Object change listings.
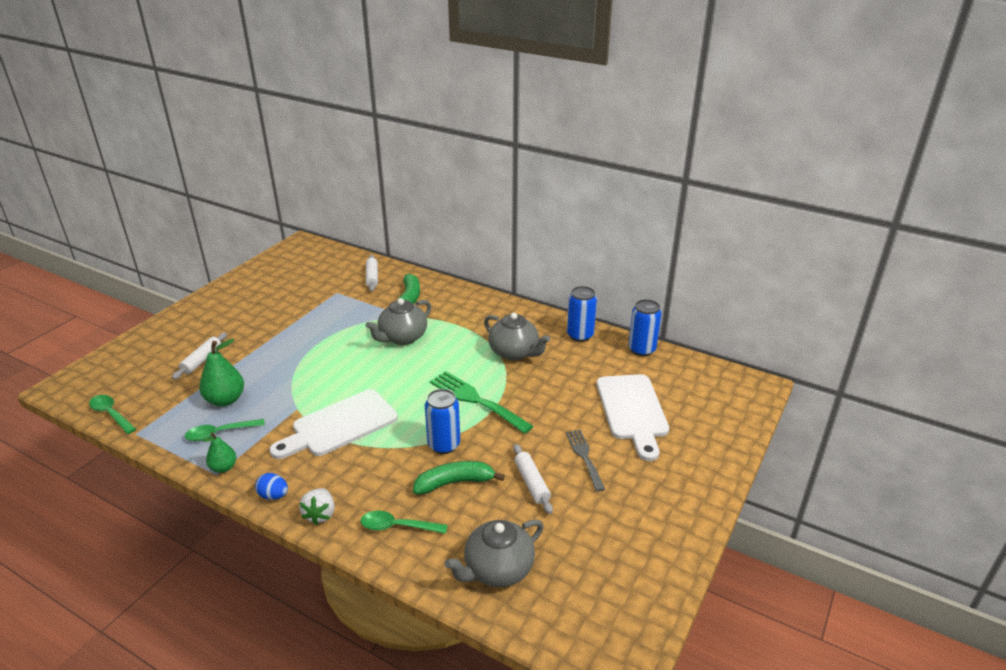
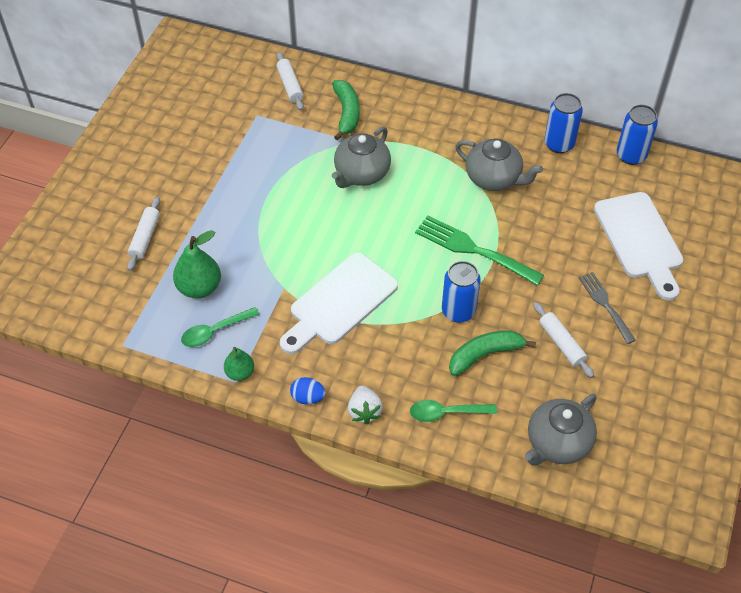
camera: 10 degrees left, 20 degrees up
green spoon [89,395,136,434] -> none

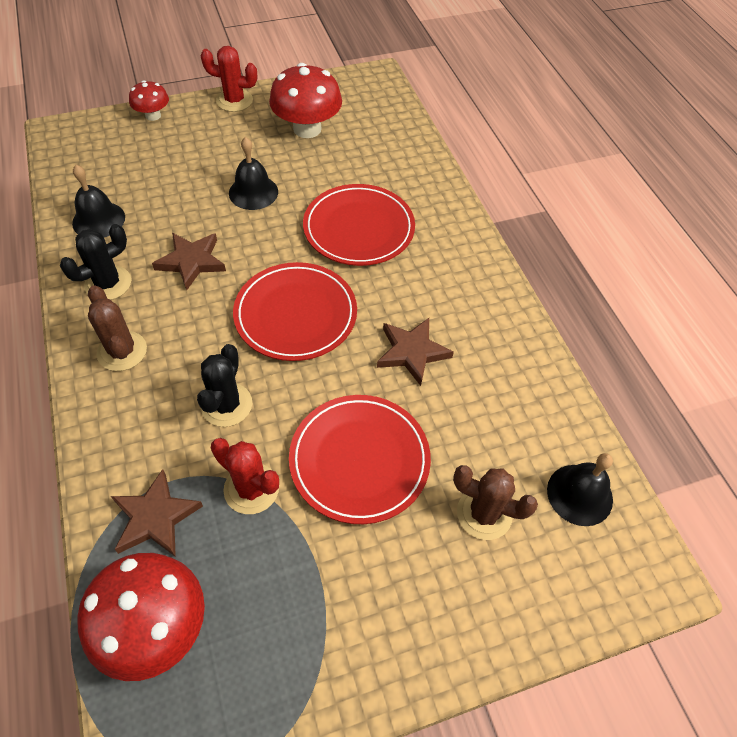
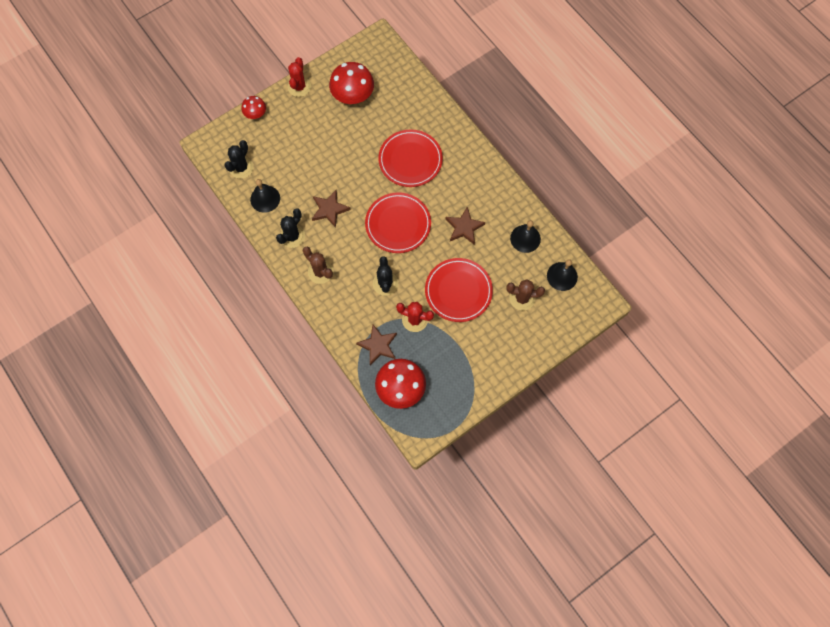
camera: 15 degrees left, 15 degrees up
red cactus [200,46,257,112] -> red cactus turned 75 degrees counterclockwise [288,57,311,97]
black bell [229,137,278,210] -> black bell moved to [510,220,541,253]
none -> black cactus [224,140,254,179]

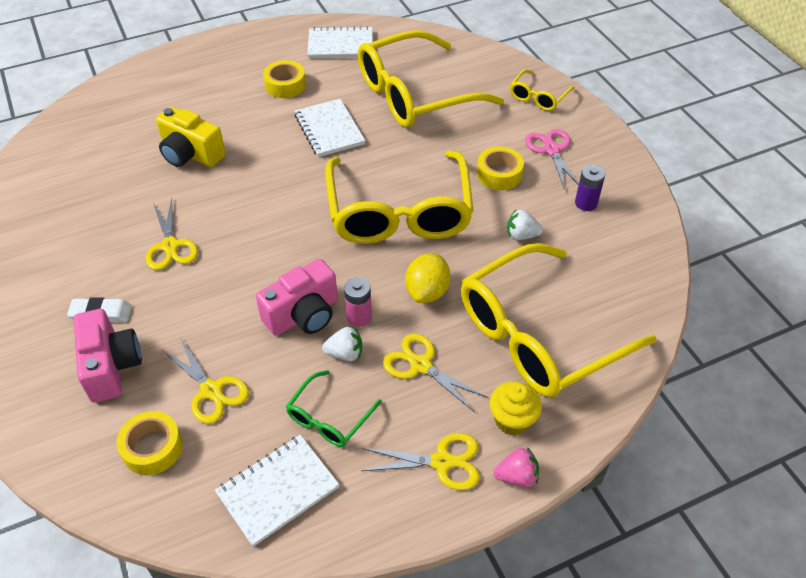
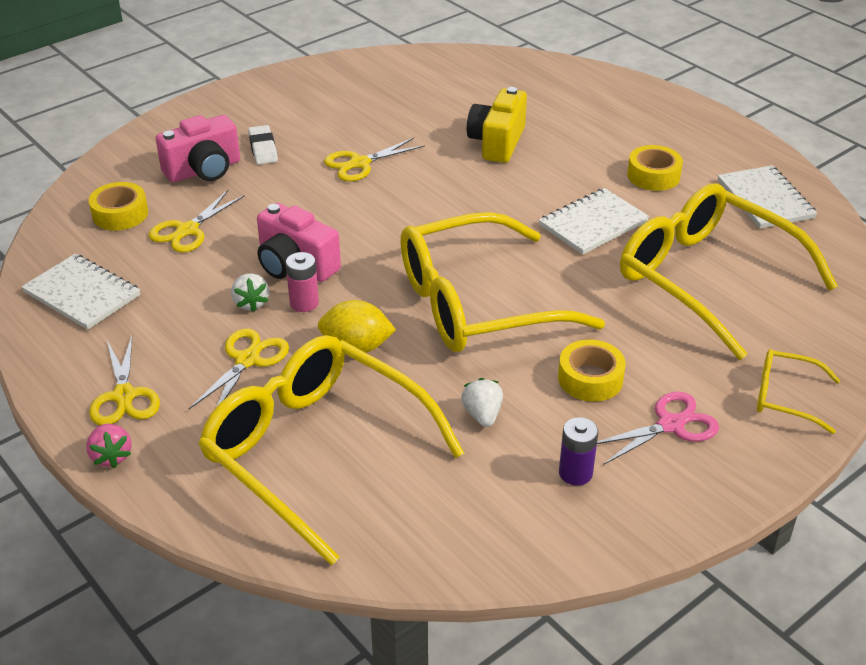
camera: 75 degrees right, 10 degrees down
green glasses [286,370,382,447] -> none
yellow cupcake [490,381,542,435] -> none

What is required.
Starting at the line with "camera: 15 degrees left, 15 degrees up", write out every line exactly through the final line of the records above, both included, and skip the pictures.

Task output.
camera: 15 degrees left, 15 degrees up
red cactus [200,46,257,112] -> red cactus turned 75 degrees counterclockwise [288,57,311,97]
black bell [229,137,278,210] -> black bell moved to [510,220,541,253]
none -> black cactus [224,140,254,179]

camera: 75 degrees right, 10 degrees down
green glasses [286,370,382,447] -> none
yellow cupcake [490,381,542,435] -> none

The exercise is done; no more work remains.